Stated goal
All records are to be retyped faithfully and completely.

Data to process
☆ ☆ ☆ ☆ ☆

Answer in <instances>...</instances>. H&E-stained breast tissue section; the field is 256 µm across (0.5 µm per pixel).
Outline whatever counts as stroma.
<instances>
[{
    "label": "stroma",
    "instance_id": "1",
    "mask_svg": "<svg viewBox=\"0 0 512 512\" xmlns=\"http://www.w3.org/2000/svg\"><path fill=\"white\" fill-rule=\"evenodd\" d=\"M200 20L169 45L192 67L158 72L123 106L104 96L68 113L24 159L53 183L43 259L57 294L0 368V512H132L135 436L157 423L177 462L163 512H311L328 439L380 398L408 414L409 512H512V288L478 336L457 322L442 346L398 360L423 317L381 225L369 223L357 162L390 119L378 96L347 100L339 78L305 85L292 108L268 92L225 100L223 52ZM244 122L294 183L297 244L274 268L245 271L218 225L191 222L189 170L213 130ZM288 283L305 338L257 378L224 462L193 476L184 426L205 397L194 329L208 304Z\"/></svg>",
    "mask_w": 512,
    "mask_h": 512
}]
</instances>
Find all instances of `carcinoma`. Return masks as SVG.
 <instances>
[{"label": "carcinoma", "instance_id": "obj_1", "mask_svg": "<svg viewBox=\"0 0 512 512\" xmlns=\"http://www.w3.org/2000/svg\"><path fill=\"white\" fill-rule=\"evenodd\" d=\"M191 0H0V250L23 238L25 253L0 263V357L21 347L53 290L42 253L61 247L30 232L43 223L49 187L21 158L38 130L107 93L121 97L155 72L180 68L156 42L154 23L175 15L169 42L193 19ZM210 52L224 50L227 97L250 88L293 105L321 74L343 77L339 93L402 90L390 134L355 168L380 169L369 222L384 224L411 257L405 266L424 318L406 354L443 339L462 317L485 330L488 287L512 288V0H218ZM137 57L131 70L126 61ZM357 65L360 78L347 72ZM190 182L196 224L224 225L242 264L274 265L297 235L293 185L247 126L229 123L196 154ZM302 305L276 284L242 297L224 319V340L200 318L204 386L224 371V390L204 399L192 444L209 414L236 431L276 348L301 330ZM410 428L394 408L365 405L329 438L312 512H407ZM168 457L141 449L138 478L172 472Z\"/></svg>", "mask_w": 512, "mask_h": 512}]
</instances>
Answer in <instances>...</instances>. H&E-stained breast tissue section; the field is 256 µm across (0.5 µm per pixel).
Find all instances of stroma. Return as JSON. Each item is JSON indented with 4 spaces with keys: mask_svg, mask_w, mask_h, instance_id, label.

☆ ☆ ☆ ☆ ☆

Written answer
Answer in <instances>...</instances>. H&E-stained breast tissue section; the field is 256 µm across (0.5 µm per pixel).
Outline whatever counts as stroma.
<instances>
[{
    "label": "stroma",
    "instance_id": "1",
    "mask_svg": "<svg viewBox=\"0 0 512 512\" xmlns=\"http://www.w3.org/2000/svg\"><path fill=\"white\" fill-rule=\"evenodd\" d=\"M200 20L169 45L192 67L158 72L123 106L104 96L68 113L24 159L53 183L43 259L57 294L0 368V512H132L135 436L157 423L177 462L163 512H311L328 439L380 398L408 414L409 512H512V288L478 336L457 322L442 346L398 360L423 317L381 225L369 223L357 162L390 119L378 96L347 100L339 78L305 85L292 108L268 92L225 100L223 52ZM244 122L294 183L297 244L274 268L245 271L218 225L191 222L189 170L213 130ZM288 283L305 338L257 378L224 462L193 476L184 426L205 397L194 329L208 304Z\"/></svg>",
    "mask_w": 512,
    "mask_h": 512
}]
</instances>
Find all instances of `carcinoma`. Return masks as SVG.
 <instances>
[{"label": "carcinoma", "instance_id": "obj_1", "mask_svg": "<svg viewBox=\"0 0 512 512\" xmlns=\"http://www.w3.org/2000/svg\"><path fill=\"white\" fill-rule=\"evenodd\" d=\"M191 0H0V250L23 238L25 253L0 263V357L21 347L53 290L42 253L61 247L30 232L43 223L49 187L21 158L38 130L107 93L121 97L155 72L180 68L156 42L154 23L175 15L169 42L193 19ZM210 52L224 50L227 97L250 88L293 105L321 74L343 77L339 93L402 90L390 134L355 168L380 169L369 222L384 224L411 257L405 266L424 318L406 354L443 339L462 317L485 330L488 287L512 288V0H218ZM137 57L131 70L126 61ZM357 65L360 78L347 72ZM190 182L196 224L224 225L242 264L274 265L297 235L293 185L247 126L229 123L196 154ZM302 305L276 284L242 297L224 319V340L200 318L204 386L224 371V390L204 399L192 444L209 414L236 431L276 348L301 330ZM410 428L394 408L365 405L329 438L312 512H407ZM168 457L141 449L138 478L172 472Z\"/></svg>", "mask_w": 512, "mask_h": 512}]
</instances>
Answer in <instances>...</instances>. H&E-stained breast tissue section; the field is 256 µm across (0.5 µm per pixel).
Find all instances of stroma. Return as JSON. Each item is JSON indented with 4 spaces with keys: mask_svg, mask_w, mask_h, instance_id, label.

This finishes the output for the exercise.